Material to process Block Start

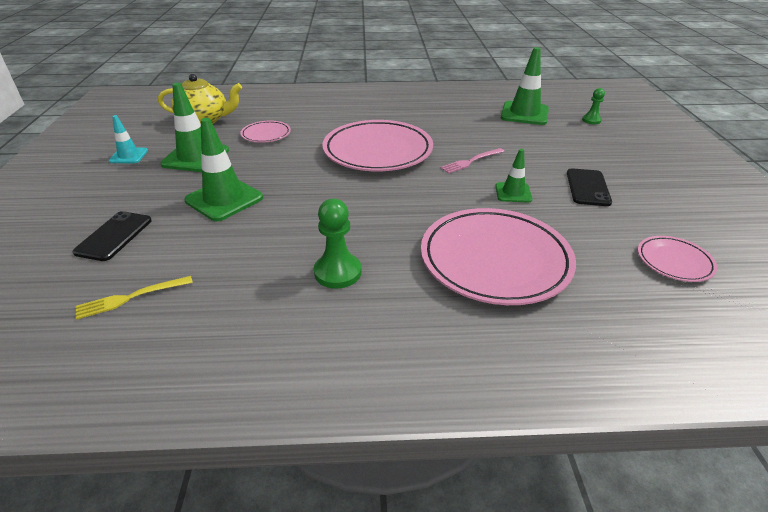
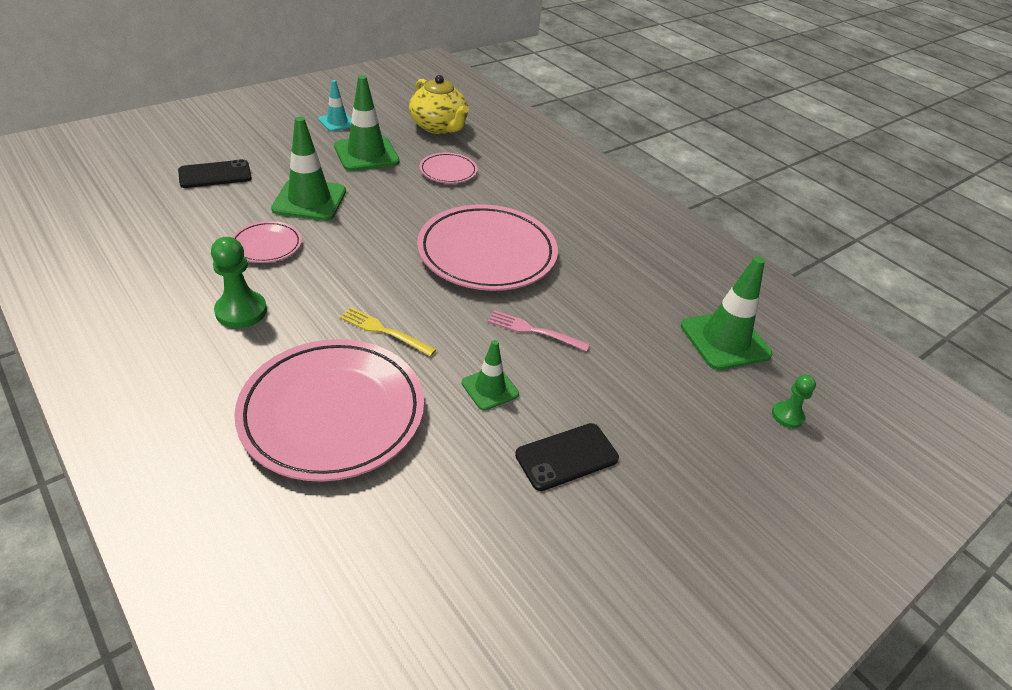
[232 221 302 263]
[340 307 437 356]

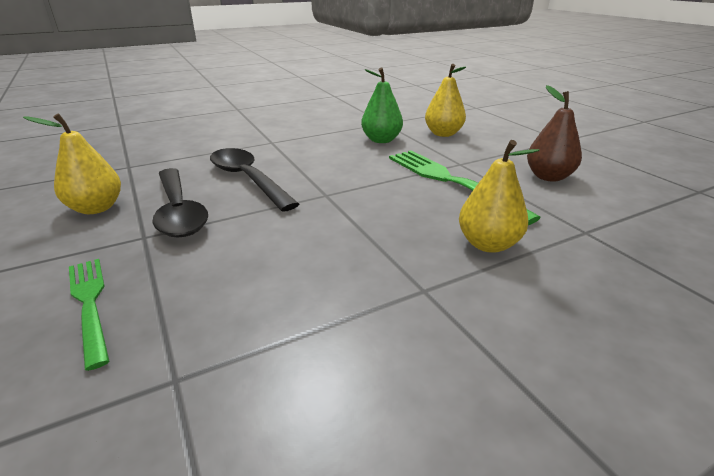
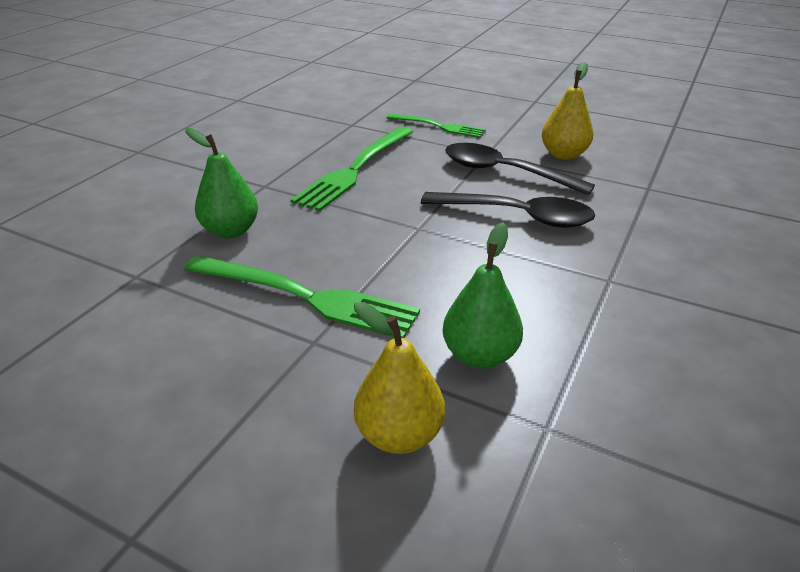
[527 85 582 182] (first image)
[186 128 258 238]
[291 127 413 212]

Material to process Block End

◆ Work item
Excluding the pictures, restate the records above word for word.

◆ Result below
[232 221 302 263]
[340 307 437 356]

[527 85 582 182] (first image)
[186 128 258 238]
[291 127 413 212]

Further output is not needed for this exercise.